EXERCISE DIRECTIONS
I'd like every entry transcribed word for word, with no pictures.

Revision comparison data

────────

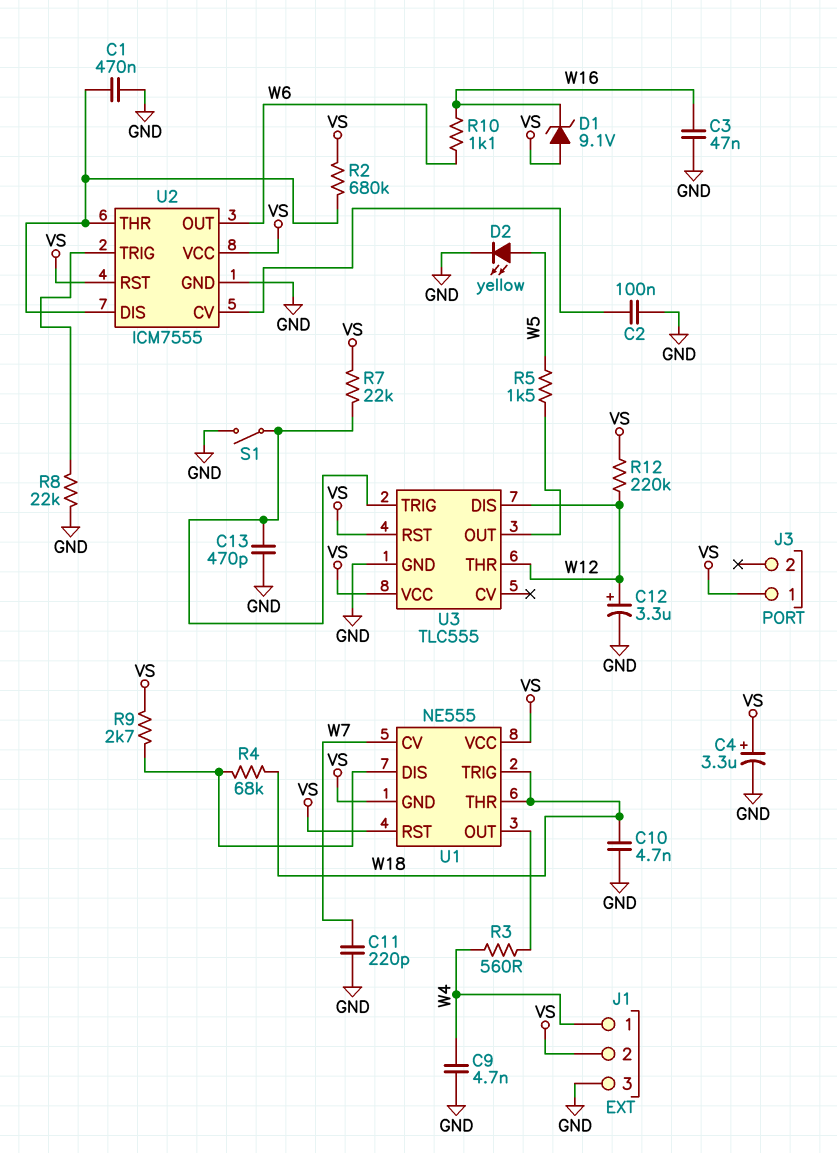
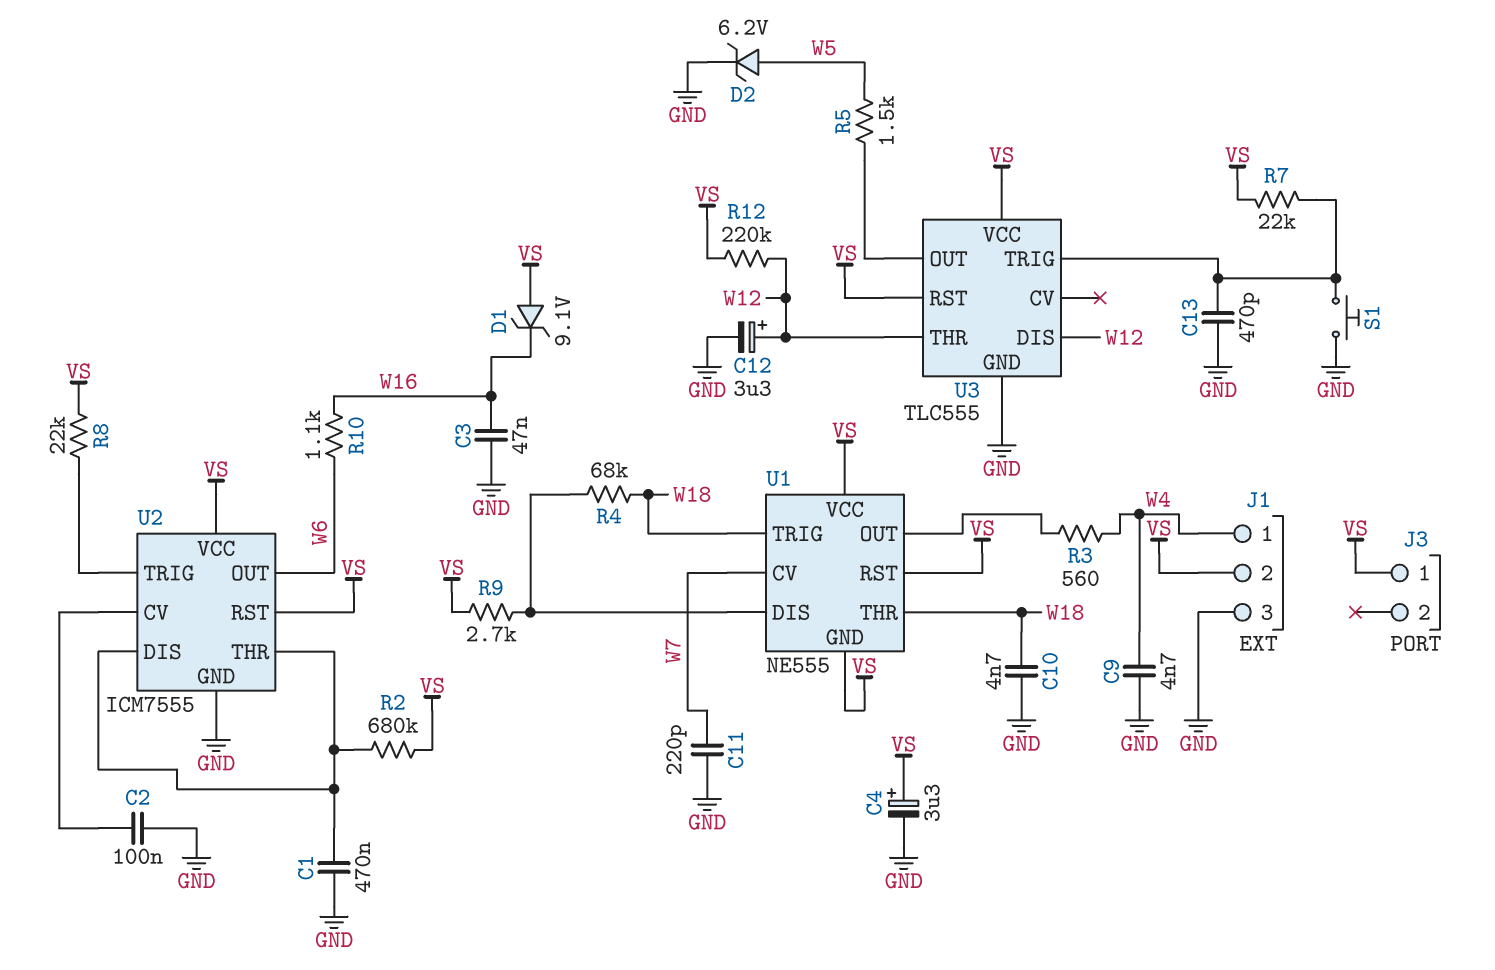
D2: LED yellow (A W5, K GND) -> zener 6.2V (A W5, K GND)
R8: 22k (GND, U2/TRIG) -> 22k (U2/TRIG, VS)
S1: switch (GND, U3/TRIG) -> button (GND, U3/TRIG)

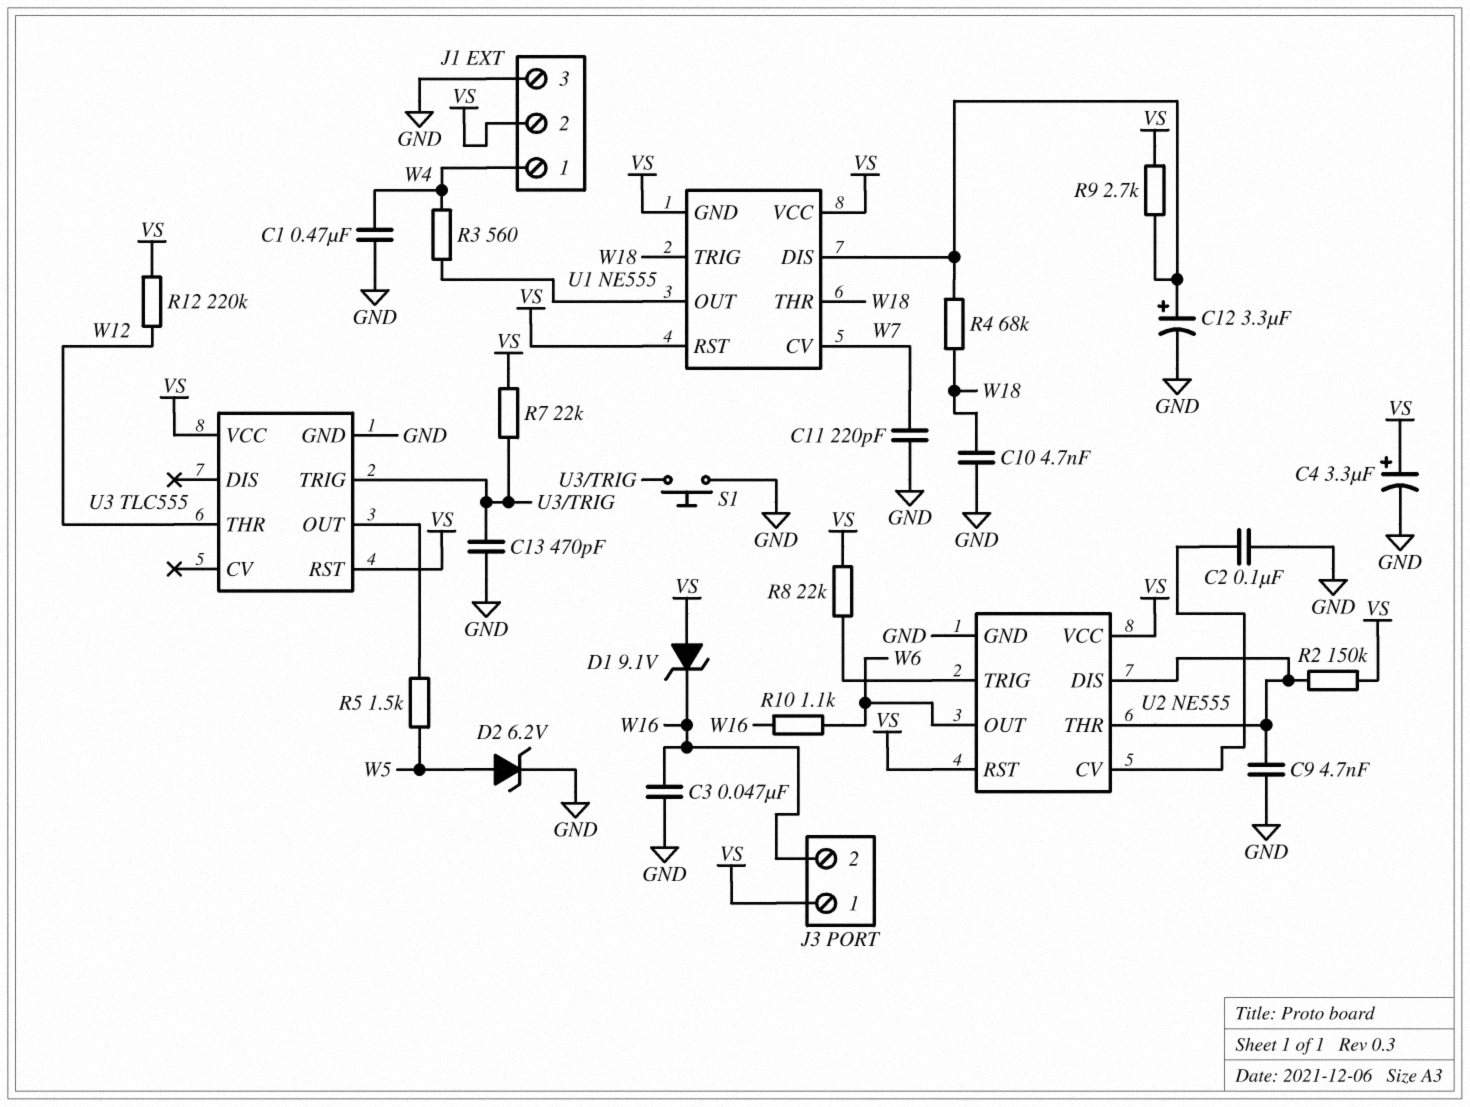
C1: 470nF (GND, U2/DIS) -> 470nF (GND, W4)
C9: 4.7nF (GND, W4) -> 4.7nF (GND, U2/DIS)
C12: 3.3uF (plus W12, minus GND) -> 3.3uF (plus U1/DIS, minus GND)
J3 pin 2: none -> W16
R2: 680k (U2/DIS, VS) -> 150k (U2/DIS, VS)
U2: ICM7555 -> NE555
U3 pin DIS: W12 -> none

────────

SOLUTION TO THE EXERCISE
D2: LED yellow (A W5, K GND) -> zener 6.2V (A W5, K GND)
R8: 22k (GND, U2/TRIG) -> 22k (U2/TRIG, VS)
S1: switch (GND, U3/TRIG) -> button (GND, U3/TRIG)

C1: 470nF (GND, U2/DIS) -> 470nF (GND, W4)
C9: 4.7nF (GND, W4) -> 4.7nF (GND, U2/DIS)
C12: 3.3uF (plus W12, minus GND) -> 3.3uF (plus U1/DIS, minus GND)
J3 pin 2: none -> W16
R2: 680k (U2/DIS, VS) -> 150k (U2/DIS, VS)
U2: ICM7555 -> NE555
U3 pin DIS: W12 -> none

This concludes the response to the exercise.